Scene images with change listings
- Opening Delimiter -

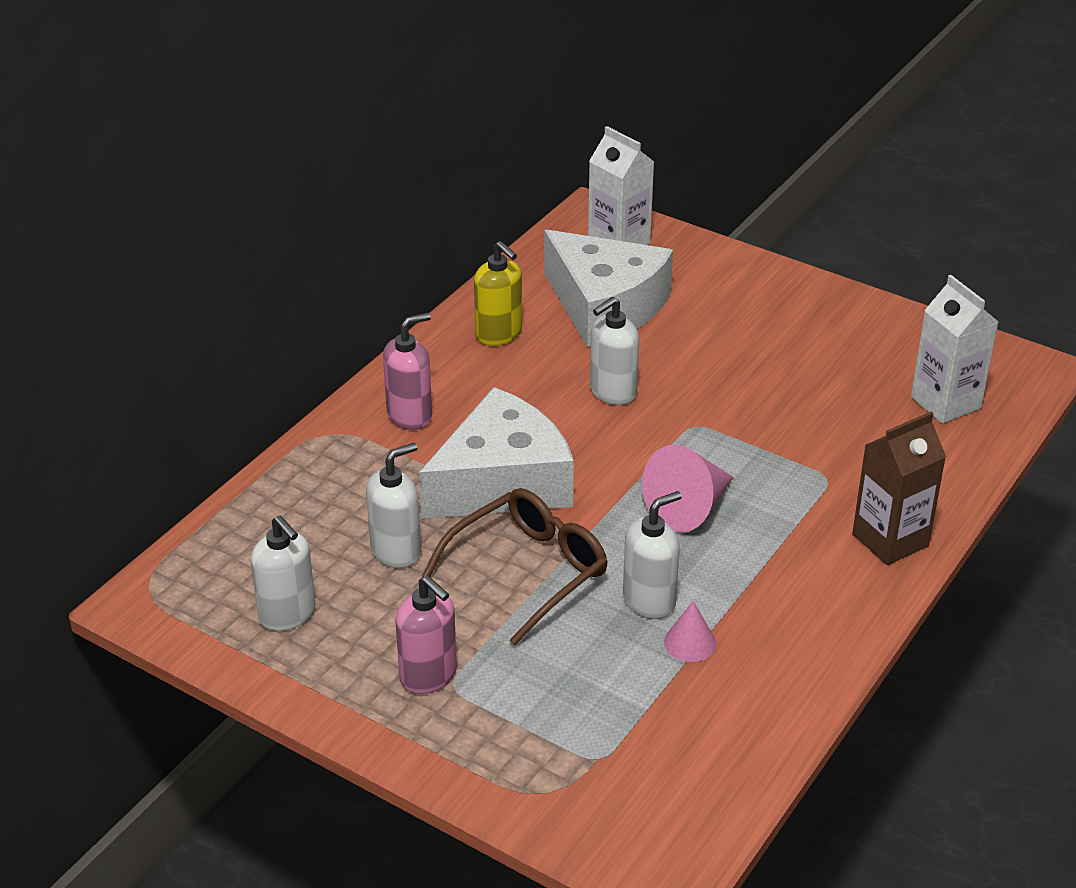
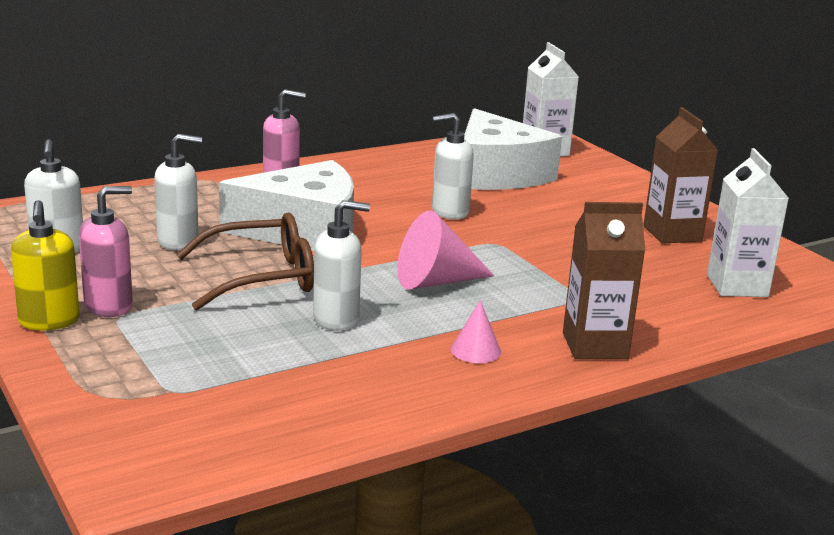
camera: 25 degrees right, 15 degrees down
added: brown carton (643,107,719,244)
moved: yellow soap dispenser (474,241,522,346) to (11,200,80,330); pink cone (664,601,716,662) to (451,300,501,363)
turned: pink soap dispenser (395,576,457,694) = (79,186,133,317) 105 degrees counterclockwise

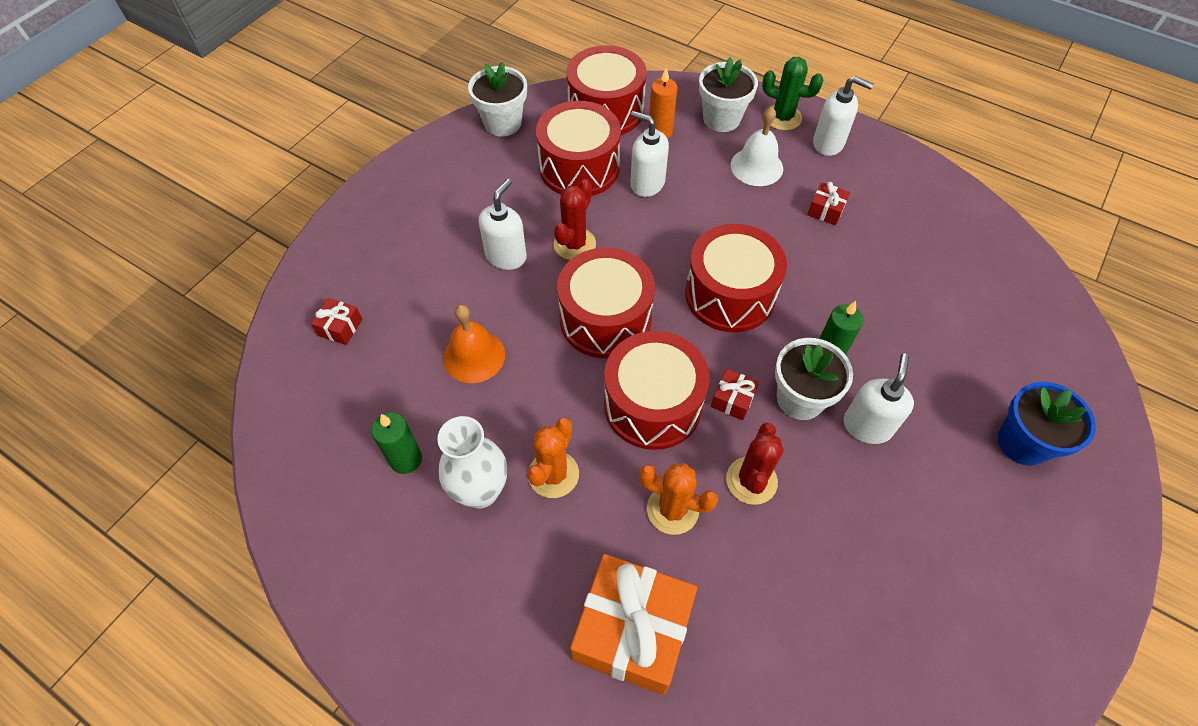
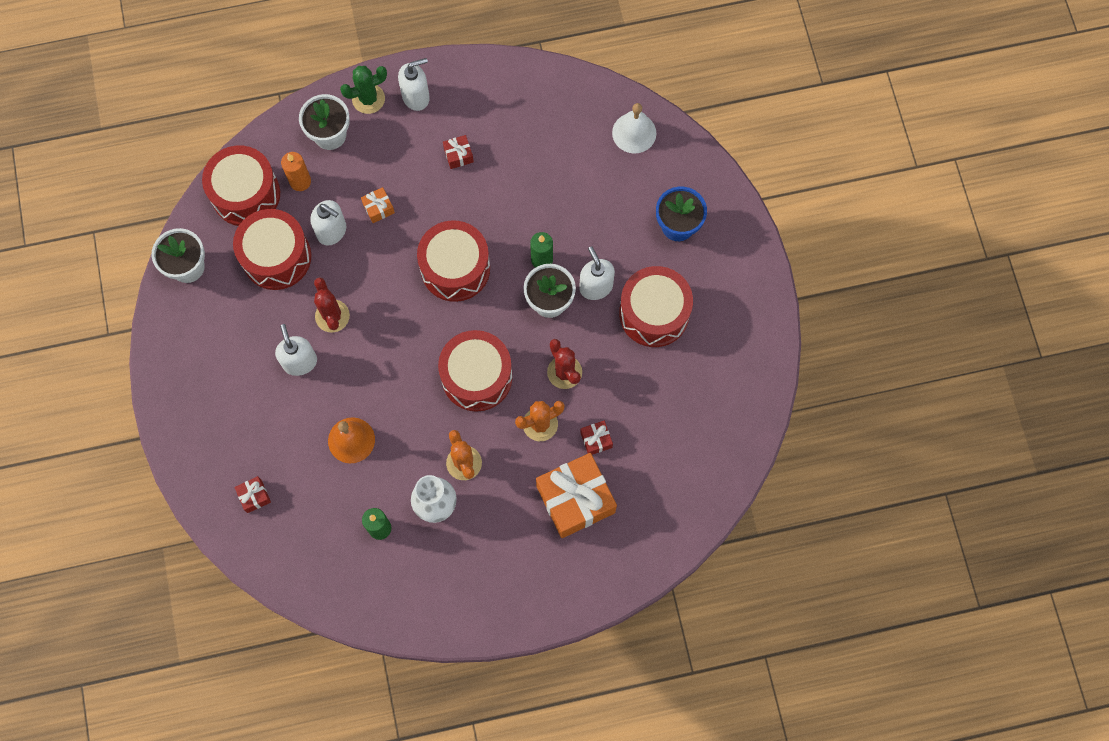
camera: 45 degrees left, 15 degrees up
added: orange gift (361,187,395,223)
moved: red gift (711,369,759,420) to (580,421,613,455); white bell (731,107,783,186) to (612,103,656,153); red drum (557,248,655,358) to (619,266,693,347)
turned: white soap dispenser (630,111,669,197) = (310,200,346,246) 135 degrees counterclockwise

- Closing Delimiter -

** About this exercise **
What is needed is an exact output of the records above, with every picture left out.

** Exercise solution **
camera: 25 degrees right, 15 degrees down
added: brown carton (643,107,719,244)
moved: yellow soap dispenser (474,241,522,346) to (11,200,80,330); pink cone (664,601,716,662) to (451,300,501,363)
turned: pink soap dispenser (395,576,457,694) = (79,186,133,317) 105 degrees counterclockwise

camera: 45 degrees left, 15 degrees up
added: orange gift (361,187,395,223)
moved: red gift (711,369,759,420) to (580,421,613,455); white bell (731,107,783,186) to (612,103,656,153); red drum (557,248,655,358) to (619,266,693,347)
turned: white soap dispenser (630,111,669,197) = (310,200,346,246) 135 degrees counterclockwise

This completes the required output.